What you output must match the entries exactly, apart from the pictures, which are left out.

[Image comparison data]
═══
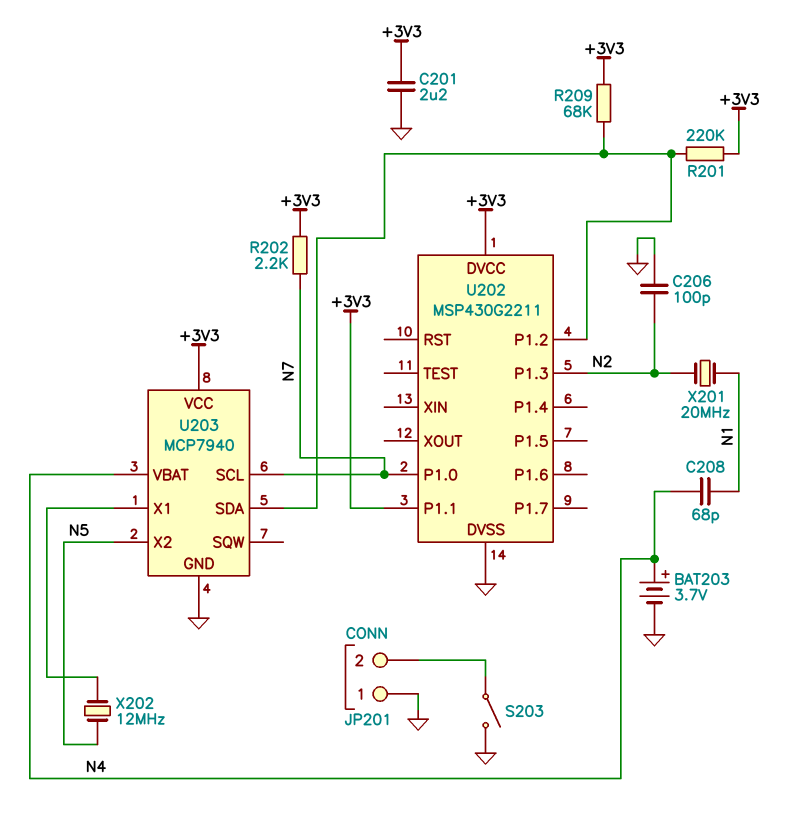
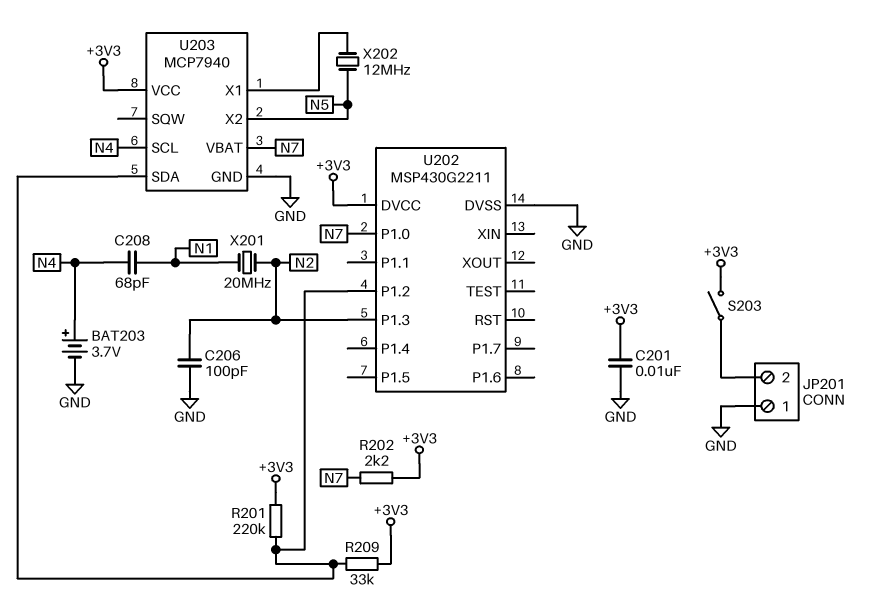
C201: 2.2uF (+3V3, GND) -> 10nF (+3V3, GND)
R209: 68k (+3V3, U202/P1.2) -> 33k (+3V3, U202/P1.2)
S203: switch (GND, JP201/2) -> switch (+3V3, JP201/2)
U202 pin P1.1: +3V3 -> none
U203 pin SCL: N7 -> N4
U203 pin VBAT: N4 -> N7

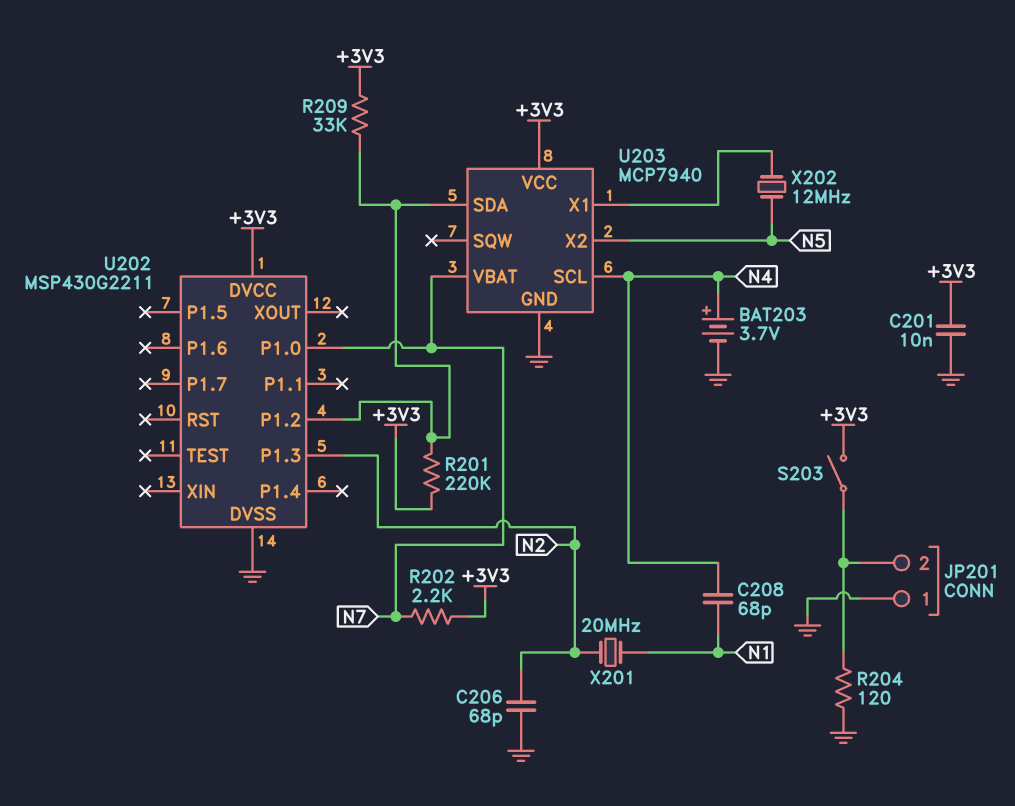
C206: 100pF (GND, N2) -> 68pF (GND, N2)
R204: none -> 120 (GND, JP201/2)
═══
ANSWER FOR THE TASK >>
C201: 2.2uF (+3V3, GND) -> 10nF (+3V3, GND)
R209: 68k (+3V3, U202/P1.2) -> 33k (+3V3, U202/P1.2)
S203: switch (GND, JP201/2) -> switch (+3V3, JP201/2)
U202 pin P1.1: +3V3 -> none
U203 pin SCL: N7 -> N4
U203 pin VBAT: N4 -> N7

C206: 100pF (GND, N2) -> 68pF (GND, N2)
R204: none -> 120 (GND, JP201/2)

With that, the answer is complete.